[Exercise instructions] Each line below from the "camera: 90 degrees right, 0 degrees up" line through the "(310, 447) = (370, 552): green" line, those two included, must be restated word for word; the pictures must not be.

[Information]
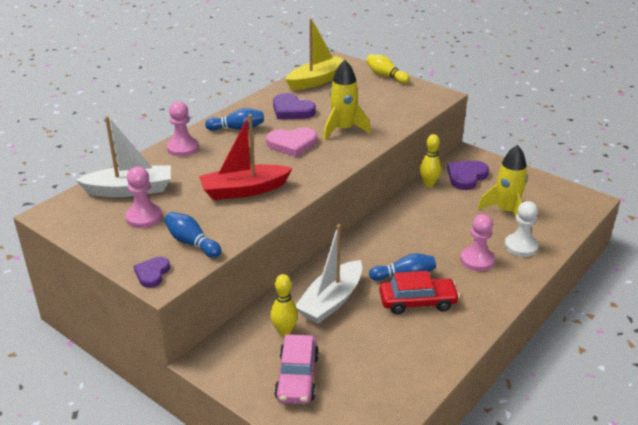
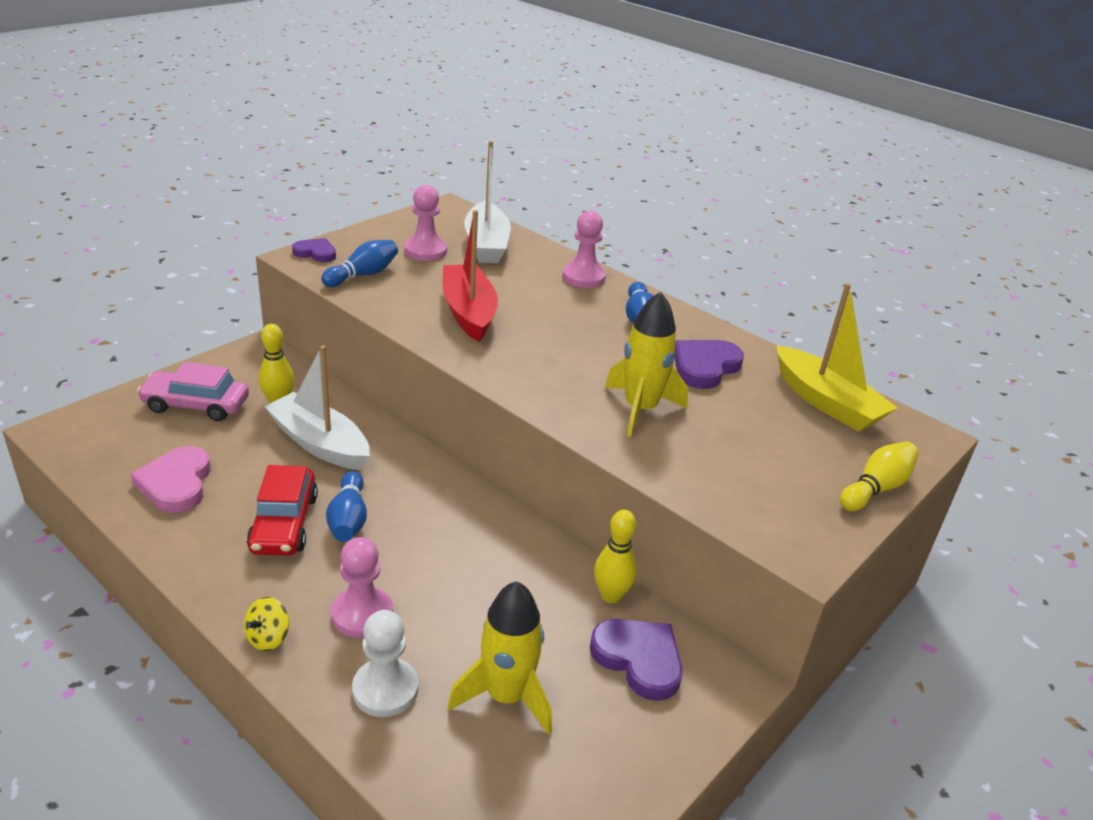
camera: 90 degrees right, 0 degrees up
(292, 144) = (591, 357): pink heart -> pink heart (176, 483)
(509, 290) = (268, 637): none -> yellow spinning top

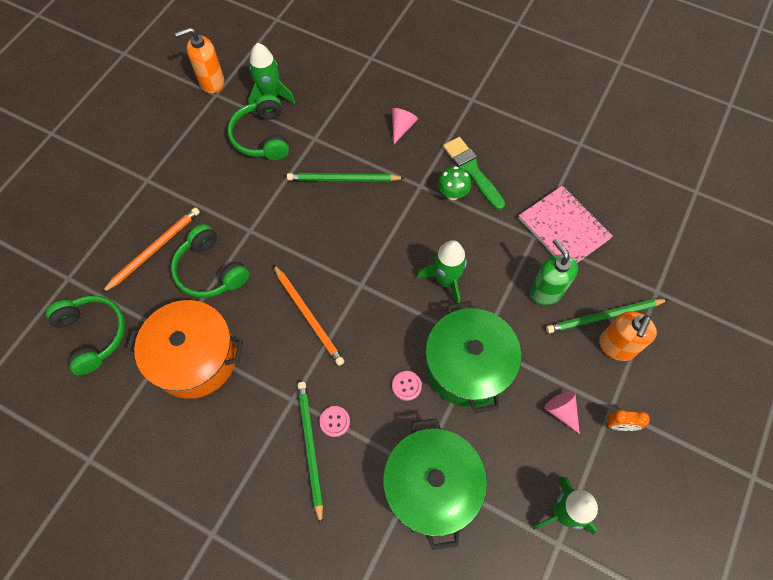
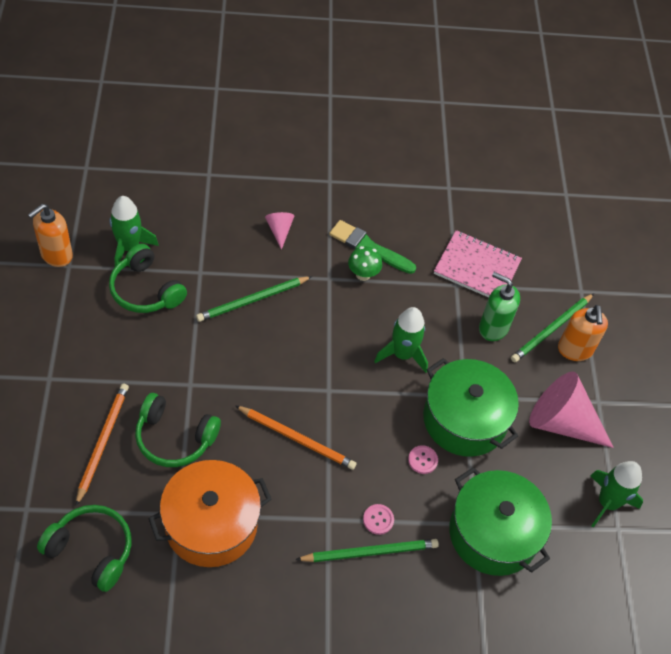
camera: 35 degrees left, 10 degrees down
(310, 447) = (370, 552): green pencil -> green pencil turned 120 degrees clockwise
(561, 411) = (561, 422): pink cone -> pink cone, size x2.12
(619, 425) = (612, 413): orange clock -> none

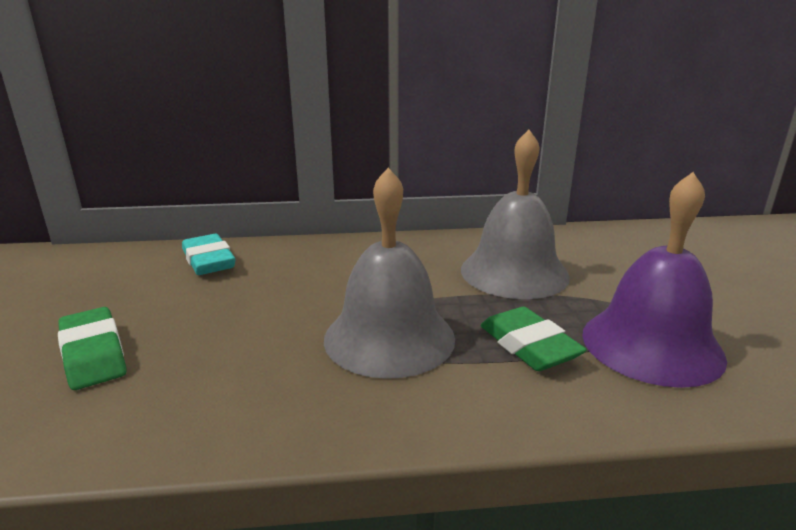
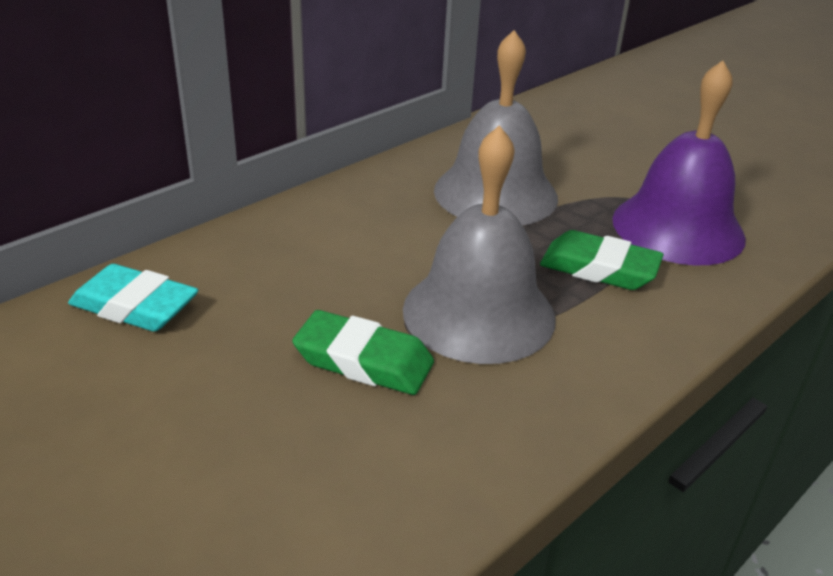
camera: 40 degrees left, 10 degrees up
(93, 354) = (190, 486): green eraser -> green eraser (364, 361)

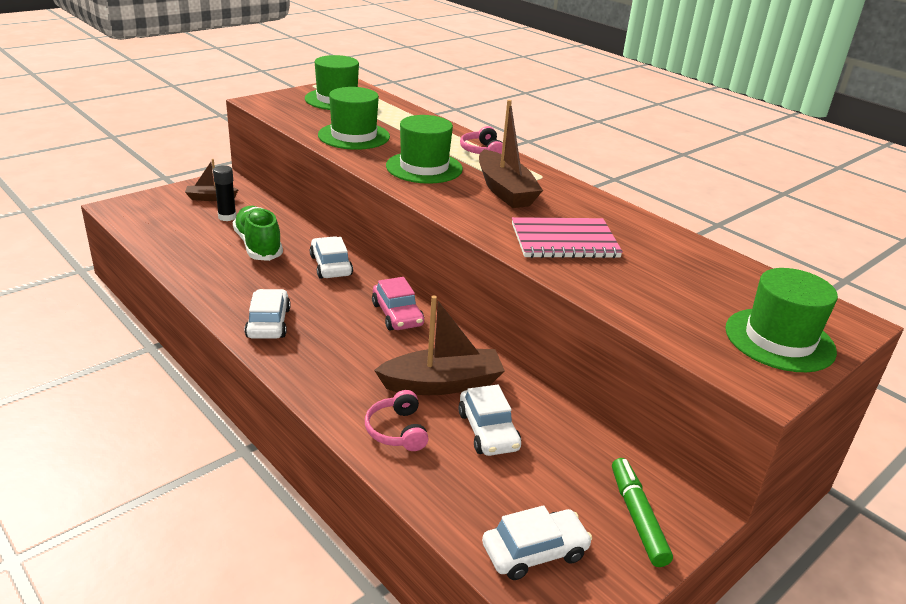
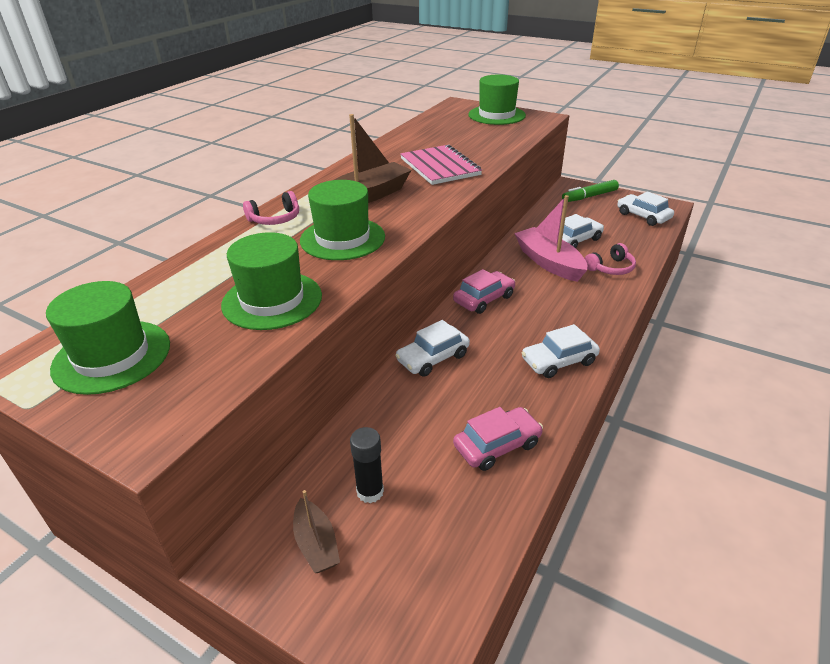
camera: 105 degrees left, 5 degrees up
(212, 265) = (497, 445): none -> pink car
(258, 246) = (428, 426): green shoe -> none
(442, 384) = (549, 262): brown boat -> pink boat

--

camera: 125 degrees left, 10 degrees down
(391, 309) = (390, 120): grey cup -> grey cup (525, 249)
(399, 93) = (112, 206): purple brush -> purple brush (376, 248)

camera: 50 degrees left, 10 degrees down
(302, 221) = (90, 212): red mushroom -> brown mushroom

==

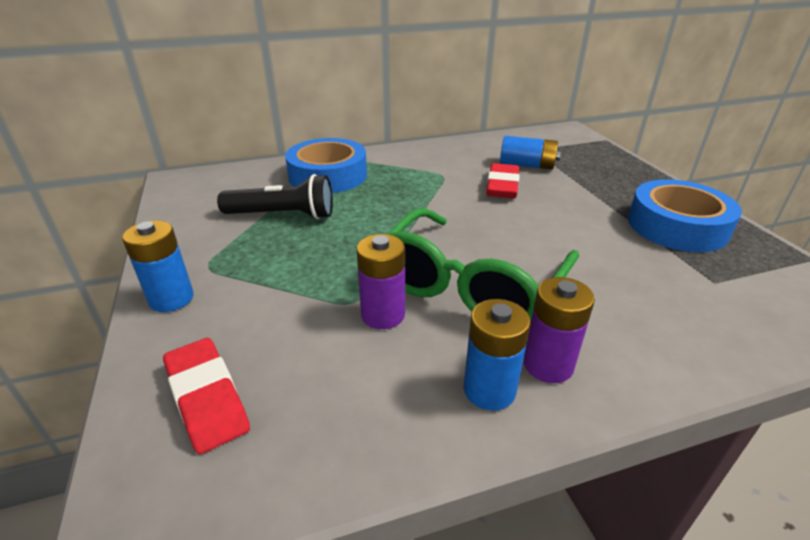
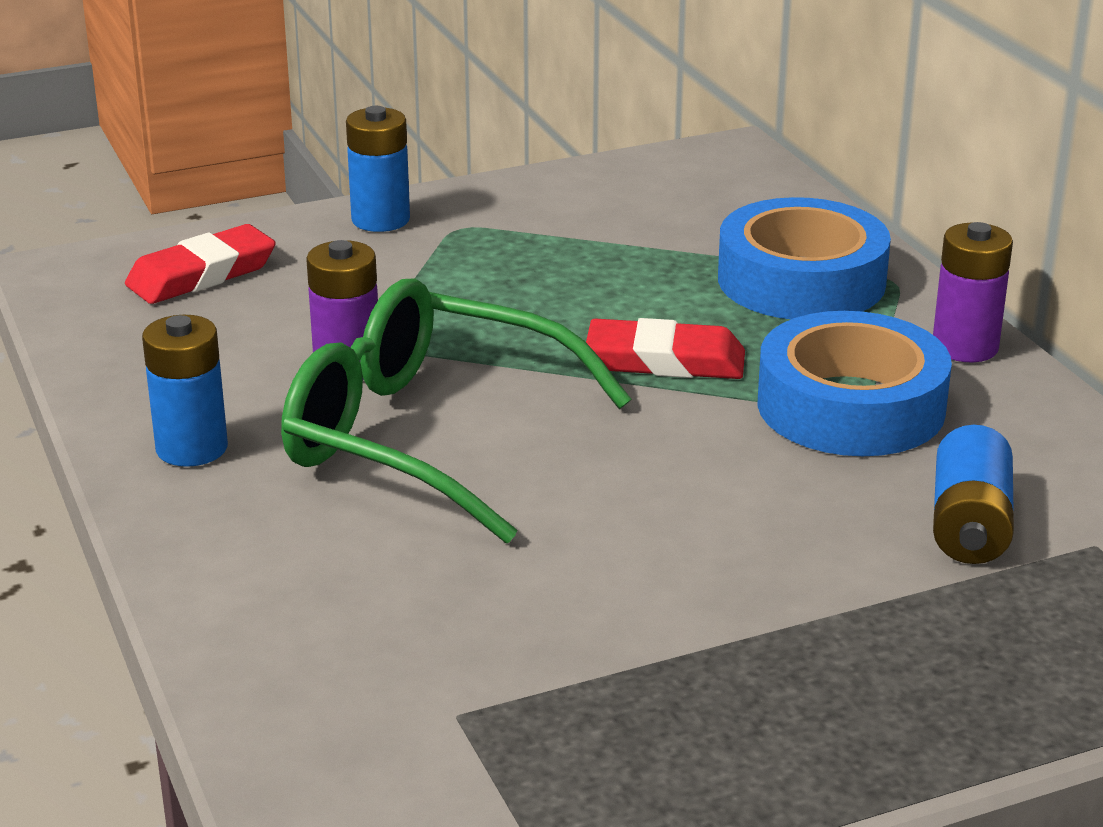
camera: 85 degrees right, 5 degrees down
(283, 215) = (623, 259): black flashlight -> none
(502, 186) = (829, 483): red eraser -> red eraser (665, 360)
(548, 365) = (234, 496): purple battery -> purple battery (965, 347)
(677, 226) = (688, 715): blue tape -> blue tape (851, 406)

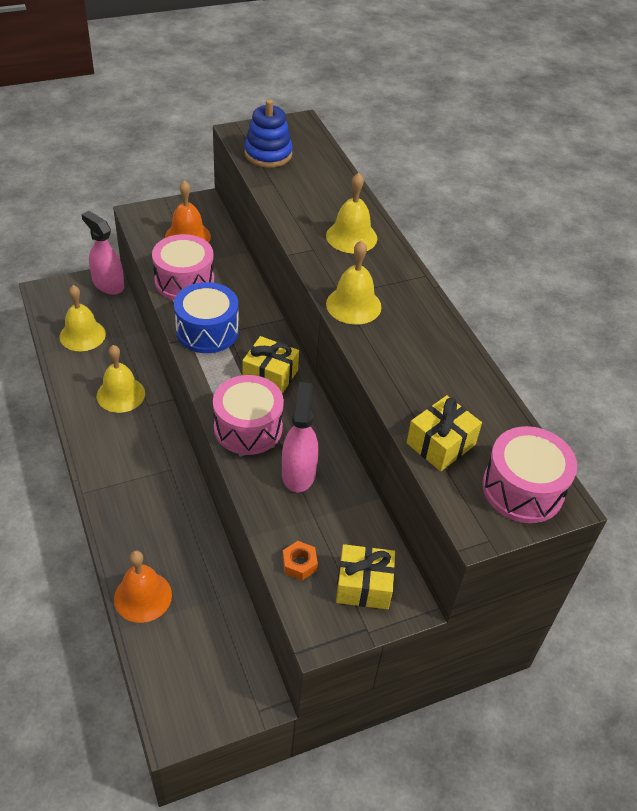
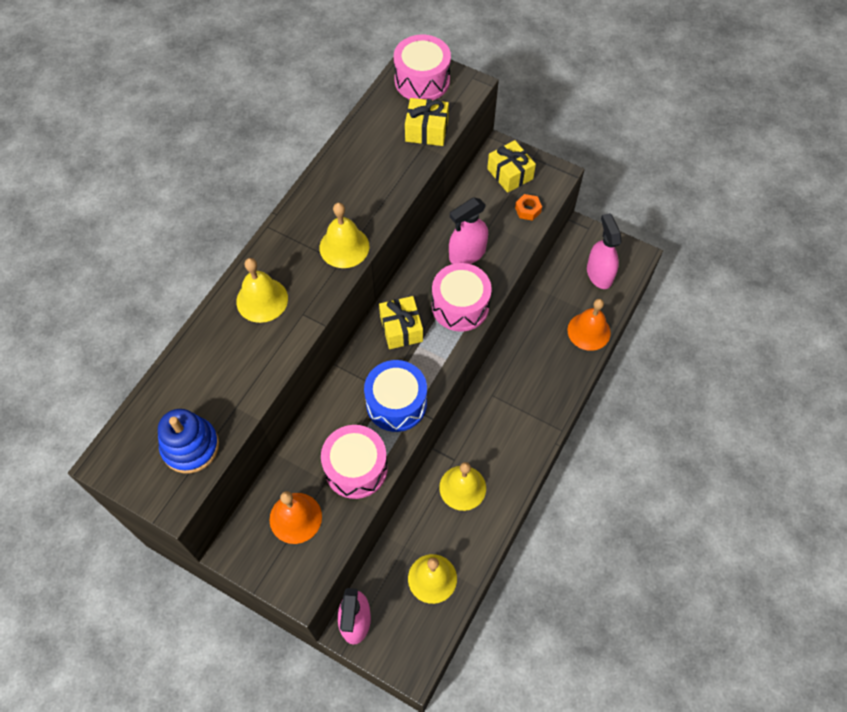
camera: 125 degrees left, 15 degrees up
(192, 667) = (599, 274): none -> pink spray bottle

[Exercise response]
camera: 90 degrees right, 0 degrees up
(292, 144) = (591, 357): pink heart -> pink heart (176, 483)
(509, 290) = (268, 637): none -> yellow spinning top

camera: 35 degrees left, 10 degrees down
(310, 447) = (370, 552): green pencil -> green pencil turned 120 degrees clockwise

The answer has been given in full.